> What you will do:
Read the listing and extract each line that includes the word "blue".
──────── Exercise data
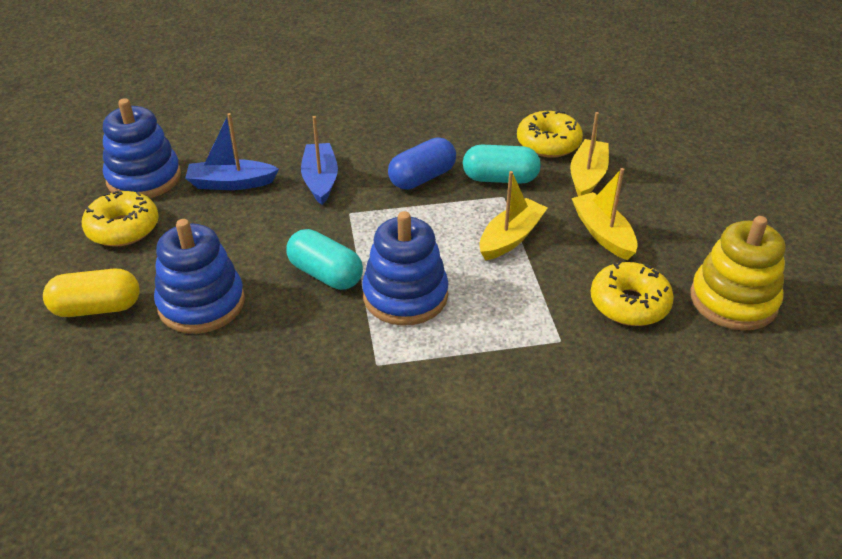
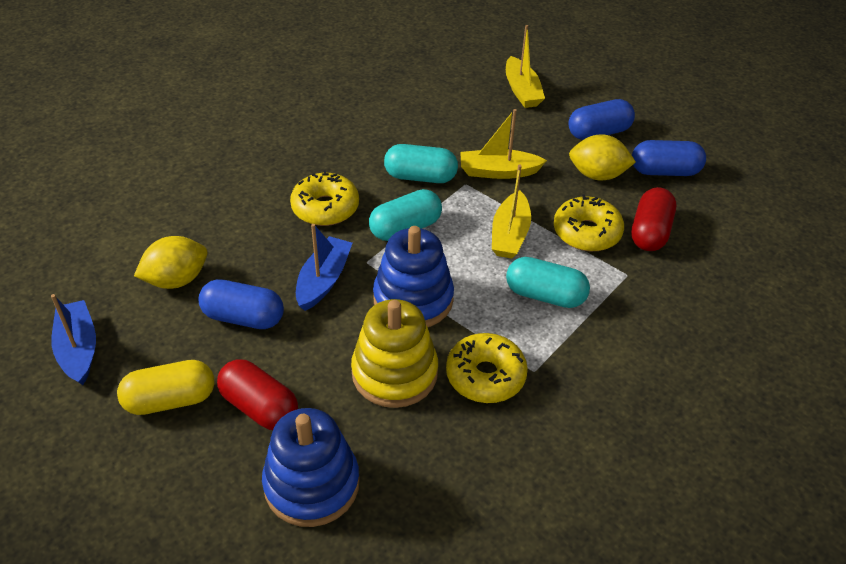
blue capsule: 1 -> 3
blue stacking toy: 3 -> 2
red capsule: 0 -> 2
turquoise capsule: 2 -> 3
yellow lemon: 0 -> 2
────────────────
> Response to this exercise:
blue capsule: 1 -> 3
blue stacking toy: 3 -> 2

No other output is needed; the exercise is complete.